→ EXERCISE BRIEF
In full and without alteration, return the records below.

→ INPUT
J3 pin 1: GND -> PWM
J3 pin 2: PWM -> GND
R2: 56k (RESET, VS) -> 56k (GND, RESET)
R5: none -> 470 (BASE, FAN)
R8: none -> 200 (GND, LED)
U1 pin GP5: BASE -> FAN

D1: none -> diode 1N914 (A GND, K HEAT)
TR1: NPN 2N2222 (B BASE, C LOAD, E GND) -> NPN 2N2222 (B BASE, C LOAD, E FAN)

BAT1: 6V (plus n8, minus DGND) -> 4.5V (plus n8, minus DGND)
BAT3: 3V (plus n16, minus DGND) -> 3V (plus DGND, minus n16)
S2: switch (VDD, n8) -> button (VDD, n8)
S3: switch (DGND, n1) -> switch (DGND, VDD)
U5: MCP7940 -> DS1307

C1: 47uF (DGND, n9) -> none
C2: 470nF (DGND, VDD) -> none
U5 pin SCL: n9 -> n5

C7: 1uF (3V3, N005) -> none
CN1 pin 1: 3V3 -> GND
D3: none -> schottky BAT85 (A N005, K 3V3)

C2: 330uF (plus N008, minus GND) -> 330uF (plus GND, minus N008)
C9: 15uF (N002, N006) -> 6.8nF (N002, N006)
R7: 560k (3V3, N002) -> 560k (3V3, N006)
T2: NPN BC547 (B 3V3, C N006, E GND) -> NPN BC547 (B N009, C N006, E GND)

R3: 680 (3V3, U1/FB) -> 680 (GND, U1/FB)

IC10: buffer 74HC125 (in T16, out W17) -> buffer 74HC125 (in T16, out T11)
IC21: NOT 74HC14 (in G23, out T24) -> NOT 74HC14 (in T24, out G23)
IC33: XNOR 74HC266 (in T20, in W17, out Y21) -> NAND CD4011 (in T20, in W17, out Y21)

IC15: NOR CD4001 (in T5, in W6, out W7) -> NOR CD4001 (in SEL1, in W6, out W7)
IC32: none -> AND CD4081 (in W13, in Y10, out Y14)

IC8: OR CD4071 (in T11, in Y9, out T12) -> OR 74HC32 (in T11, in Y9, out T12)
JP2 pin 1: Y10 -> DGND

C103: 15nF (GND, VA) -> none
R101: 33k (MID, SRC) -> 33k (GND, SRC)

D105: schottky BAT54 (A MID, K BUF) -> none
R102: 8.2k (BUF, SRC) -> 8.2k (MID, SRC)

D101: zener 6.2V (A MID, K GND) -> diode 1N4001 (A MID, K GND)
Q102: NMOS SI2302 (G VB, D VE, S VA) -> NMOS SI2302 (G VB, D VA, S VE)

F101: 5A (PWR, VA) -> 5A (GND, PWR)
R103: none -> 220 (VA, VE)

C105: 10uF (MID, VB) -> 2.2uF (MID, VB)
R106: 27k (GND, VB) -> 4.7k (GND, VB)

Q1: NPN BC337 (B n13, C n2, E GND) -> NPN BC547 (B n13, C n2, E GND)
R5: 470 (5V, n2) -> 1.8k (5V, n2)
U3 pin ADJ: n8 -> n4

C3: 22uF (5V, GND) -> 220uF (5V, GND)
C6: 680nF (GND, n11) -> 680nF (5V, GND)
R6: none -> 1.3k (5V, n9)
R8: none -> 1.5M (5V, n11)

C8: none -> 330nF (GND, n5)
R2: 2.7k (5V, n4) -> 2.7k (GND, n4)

→ OUTPUT OF THE EXERCISE
J3 pin 1: GND -> PWM
J3 pin 2: PWM -> GND
R2: 56k (RESET, VS) -> 56k (GND, RESET)
R5: none -> 470 (BASE, FAN)
R8: none -> 200 (GND, LED)
U1 pin GP5: BASE -> FAN

D1: none -> diode 1N914 (A GND, K HEAT)
TR1: NPN 2N2222 (B BASE, C LOAD, E GND) -> NPN 2N2222 (B BASE, C LOAD, E FAN)

BAT1: 6V (plus n8, minus DGND) -> 4.5V (plus n8, minus DGND)
BAT3: 3V (plus n16, minus DGND) -> 3V (plus DGND, minus n16)
S2: switch (VDD, n8) -> button (VDD, n8)
S3: switch (DGND, n1) -> switch (DGND, VDD)
U5: MCP7940 -> DS1307

C1: 47uF (DGND, n9) -> none
C2: 470nF (DGND, VDD) -> none
U5 pin SCL: n9 -> n5

C7: 1uF (3V3, N005) -> none
CN1 pin 1: 3V3 -> GND
D3: none -> schottky BAT85 (A N005, K 3V3)

C2: 330uF (plus N008, minus GND) -> 330uF (plus GND, minus N008)
C9: 15uF (N002, N006) -> 6.8nF (N002, N006)
R7: 560k (3V3, N002) -> 560k (3V3, N006)
T2: NPN BC547 (B 3V3, C N006, E GND) -> NPN BC547 (B N009, C N006, E GND)

R3: 680 (3V3, U1/FB) -> 680 (GND, U1/FB)

IC10: buffer 74HC125 (in T16, out W17) -> buffer 74HC125 (in T16, out T11)
IC21: NOT 74HC14 (in G23, out T24) -> NOT 74HC14 (in T24, out G23)
IC33: XNOR 74HC266 (in T20, in W17, out Y21) -> NAND CD4011 (in T20, in W17, out Y21)

IC15: NOR CD4001 (in T5, in W6, out W7) -> NOR CD4001 (in SEL1, in W6, out W7)
IC32: none -> AND CD4081 (in W13, in Y10, out Y14)

IC8: OR CD4071 (in T11, in Y9, out T12) -> OR 74HC32 (in T11, in Y9, out T12)
JP2 pin 1: Y10 -> DGND

C103: 15nF (GND, VA) -> none
R101: 33k (MID, SRC) -> 33k (GND, SRC)

D105: schottky BAT54 (A MID, K BUF) -> none
R102: 8.2k (BUF, SRC) -> 8.2k (MID, SRC)

D101: zener 6.2V (A MID, K GND) -> diode 1N4001 (A MID, K GND)
Q102: NMOS SI2302 (G VB, D VE, S VA) -> NMOS SI2302 (G VB, D VA, S VE)

F101: 5A (PWR, VA) -> 5A (GND, PWR)
R103: none -> 220 (VA, VE)

C105: 10uF (MID, VB) -> 2.2uF (MID, VB)
R106: 27k (GND, VB) -> 4.7k (GND, VB)

Q1: NPN BC337 (B n13, C n2, E GND) -> NPN BC547 (B n13, C n2, E GND)
R5: 470 (5V, n2) -> 1.8k (5V, n2)
U3 pin ADJ: n8 -> n4

C3: 22uF (5V, GND) -> 220uF (5V, GND)
C6: 680nF (GND, n11) -> 680nF (5V, GND)
R6: none -> 1.3k (5V, n9)
R8: none -> 1.5M (5V, n11)

C8: none -> 330nF (GND, n5)
R2: 2.7k (5V, n4) -> 2.7k (GND, n4)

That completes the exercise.